▶ Structure detection data:
━━━━━━━━━━

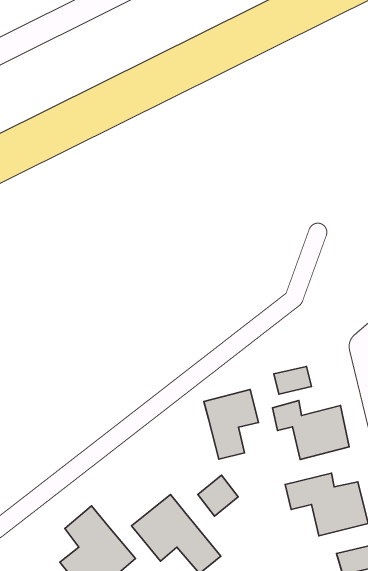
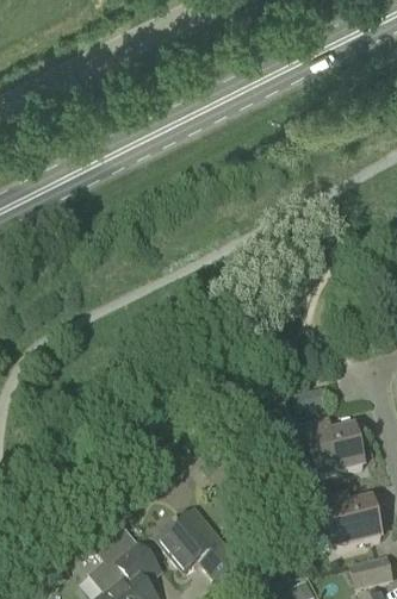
building: [204,389,259,459] -> none
building: [198,475,238,516] -> none

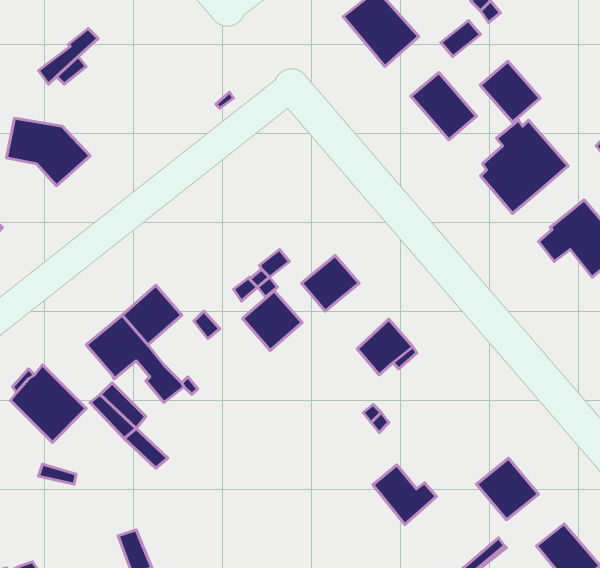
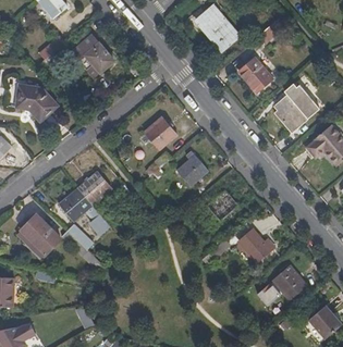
building: none -> [72,25,113,75]
building: [480,61,540,122] -> none
building: [242,291,302,350] -> [143,120,175,152]
building: [373,465,437,524] -> [237,233,272,265]

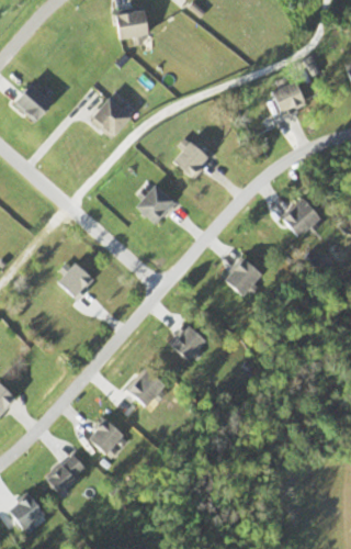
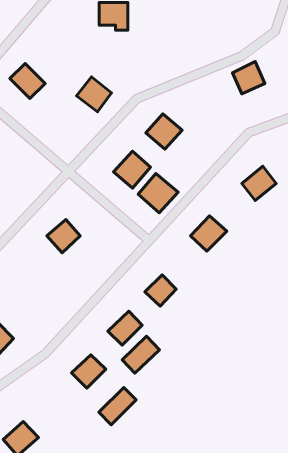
building: none -> [138,174,178,213]
building: none -> [122,336,159,373]
building: [45,452,88,495] -> [99,388,136,425]

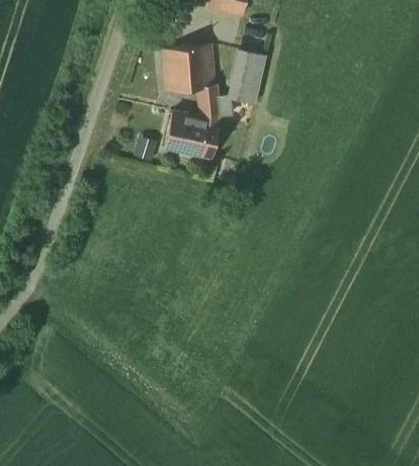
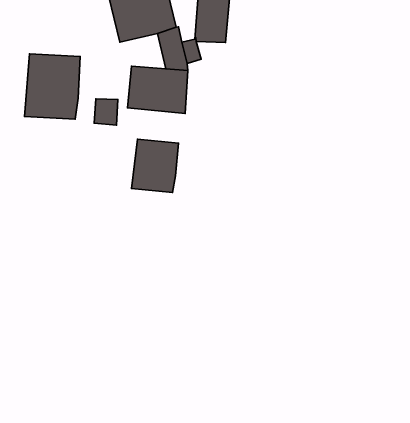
building: none -> [25,54,80,119]
building: none -> [131,139,178,192]

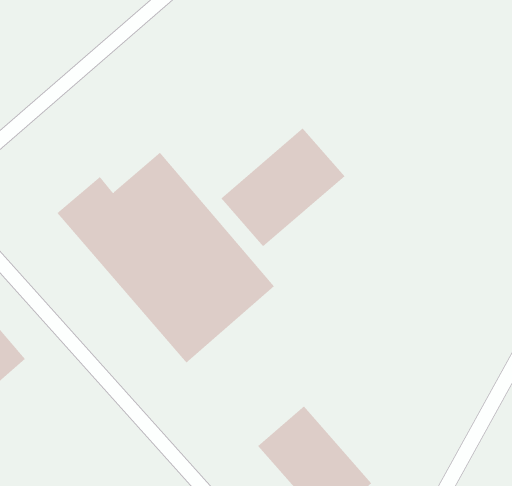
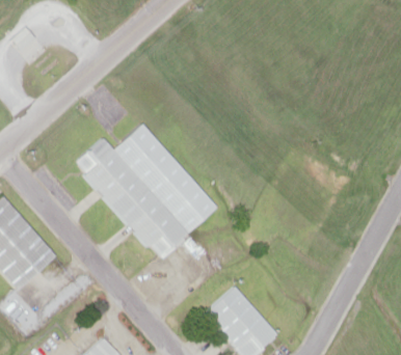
building: [220,127,345,247] -> none

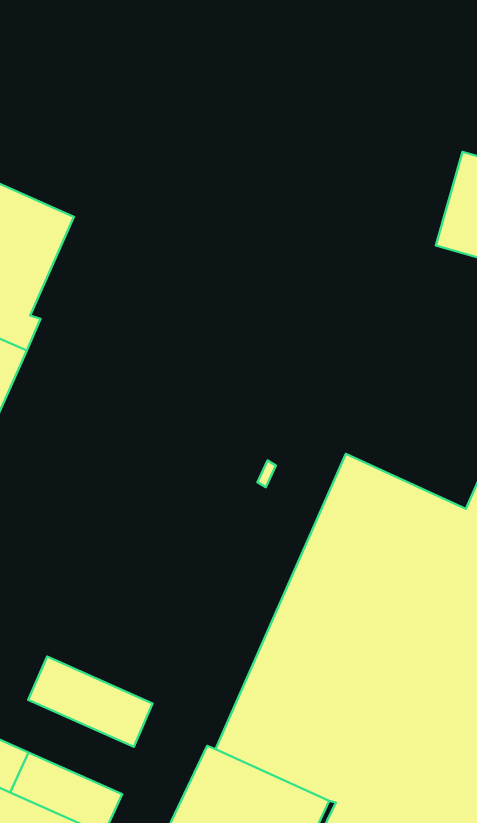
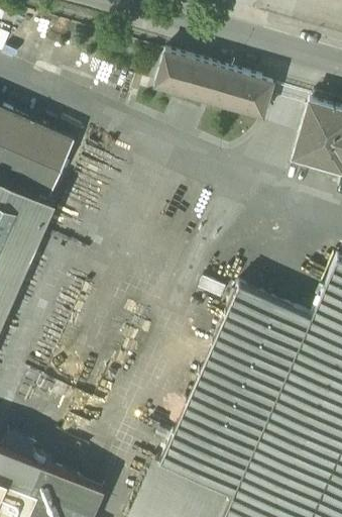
building: none -> [155,50,273,116]
building: [28,656,153,747] -> none

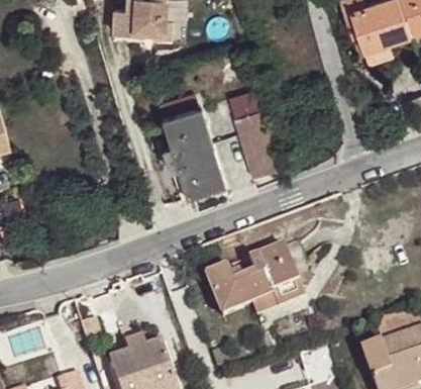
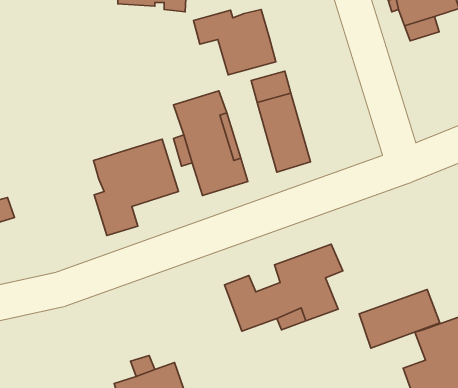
building: none -> [194,9,276,75]
building: none -> [94,139,178,235]
building: none -> [359,289,440,348]

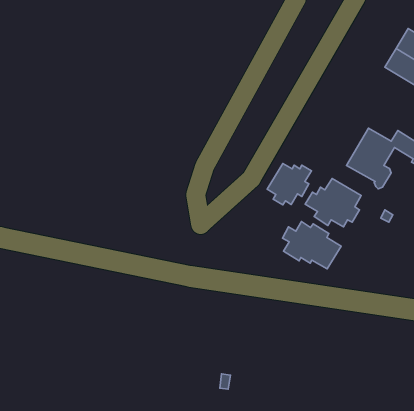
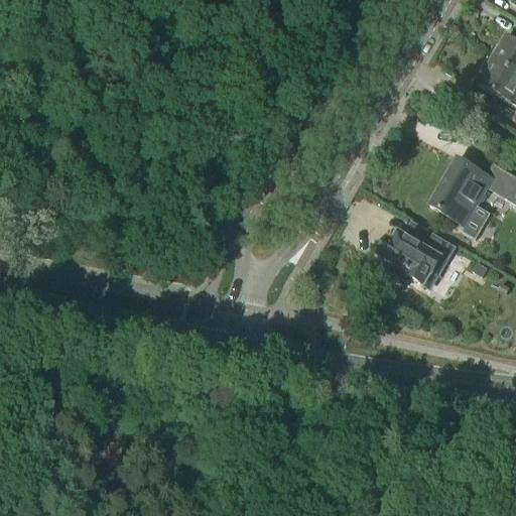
building: [267,164,311,205] -> none
building: [283,222,341,269] -> none

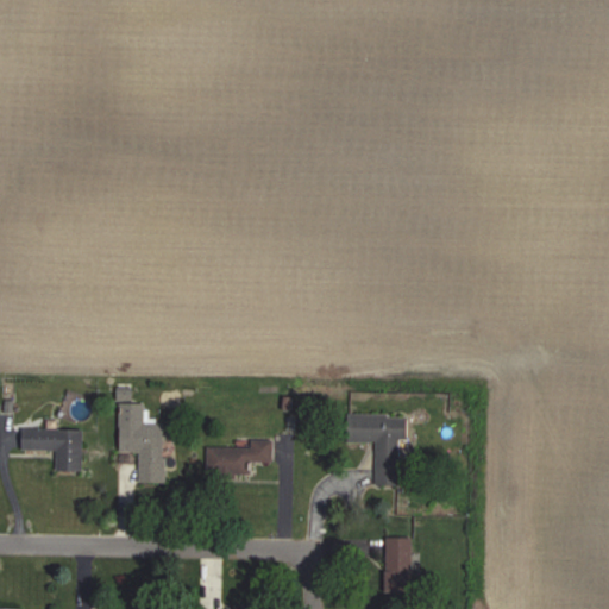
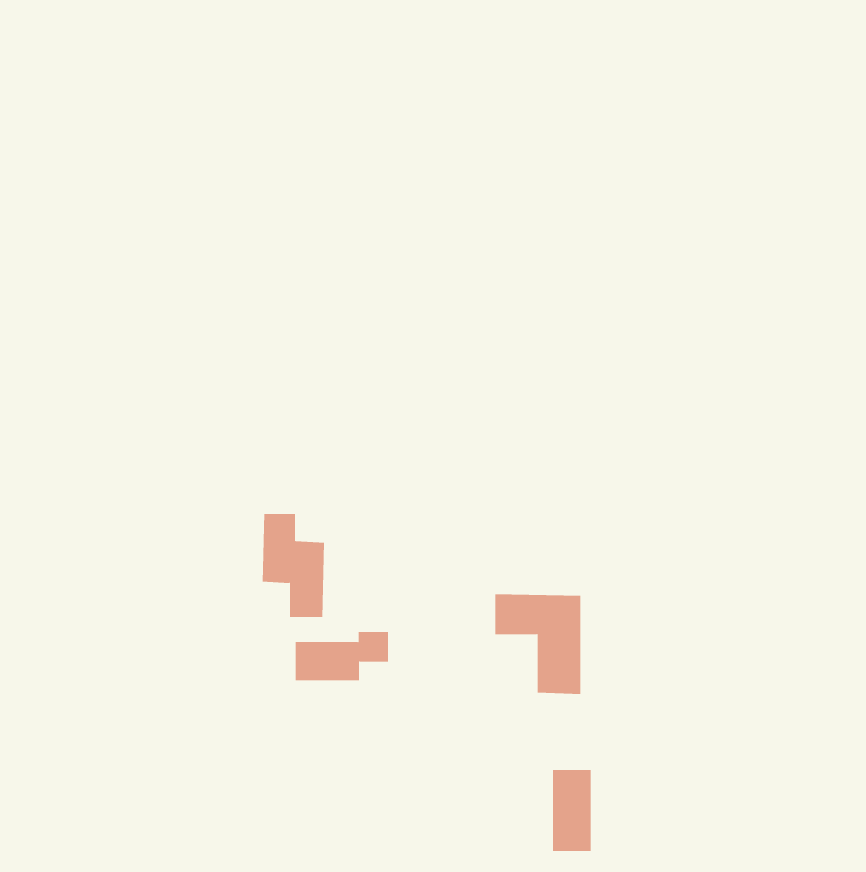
building: [119,404,163,477] -> [262,513,325,618]
building: [21,429,82,472] -> none

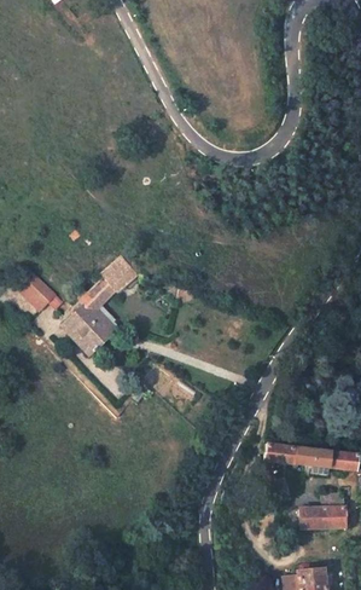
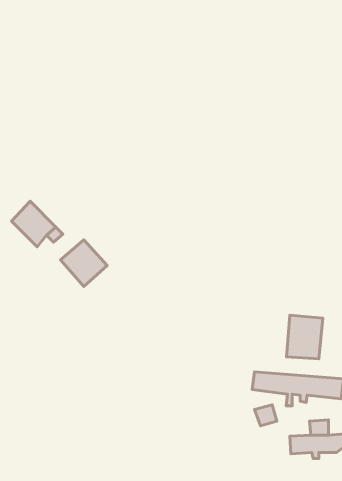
building: [88,255,138,306] -> none
building: none -> [287,315,323,359]

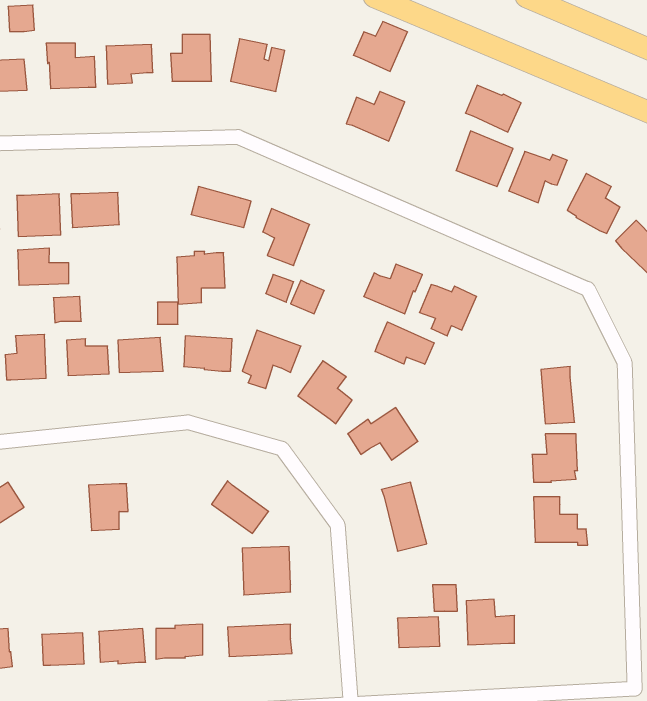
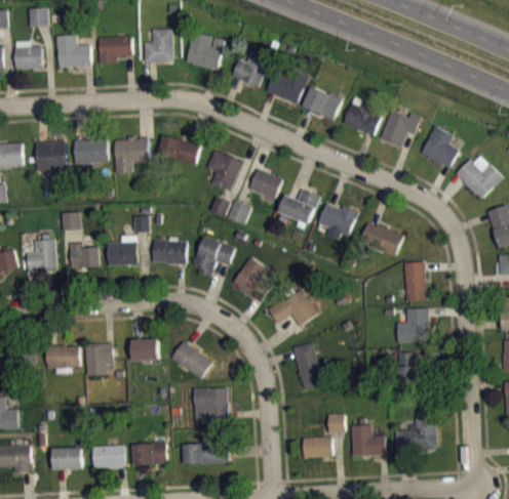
building: [353,22,408,71] -> [232,52,270,87]
building: [465,85,521,132] -> [303,87,342,120]
building: none -> [249,169,282,199]
building: [18,248,69,285] -> none
building: [177,251,225,304] -> [115,136,149,173]
building: none -> [361,223,404,256]
building: [375,322,434,364] -> none
building: none -> [133,339,159,361]
building: none -> [46,344,81,368]
building: none -> [395,417,437,451]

━━━━━━━━━━

Write the data out again word for word; leave the pictures behind.

building: [204,389,259,459] -> none
building: [198,475,238,516] -> none

building: none -> [72,25,113,75]
building: [480,61,540,122] -> none
building: [242,291,302,350] -> [143,120,175,152]
building: [373,465,437,524] -> [237,233,272,265]

building: none -> [138,174,178,213]
building: none -> [122,336,159,373]
building: [45,452,88,495] -> [99,388,136,425]

building: none -> [25,54,80,119]
building: none -> [131,139,178,192]

building: [220,127,345,247] -> none

building: none -> [155,50,273,116]
building: [28,656,153,747] -> none

building: none -> [194,9,276,75]
building: none -> [94,139,178,235]
building: none -> [359,289,440,348]

building: [267,164,311,205] -> none
building: [283,222,341,269] -> none

building: [119,404,163,477] -> [262,513,325,618]
building: [21,429,82,472] -> none

building: [88,255,138,306] -> none
building: none -> [287,315,323,359]

building: [353,22,408,71] -> [232,52,270,87]
building: [465,85,521,132] -> [303,87,342,120]
building: none -> [249,169,282,199]
building: [18,248,69,285] -> none
building: [177,251,225,304] -> [115,136,149,173]
building: none -> [361,223,404,256]
building: [375,322,434,364] -> none
building: none -> [133,339,159,361]
building: none -> [46,344,81,368]
building: none -> [395,417,437,451]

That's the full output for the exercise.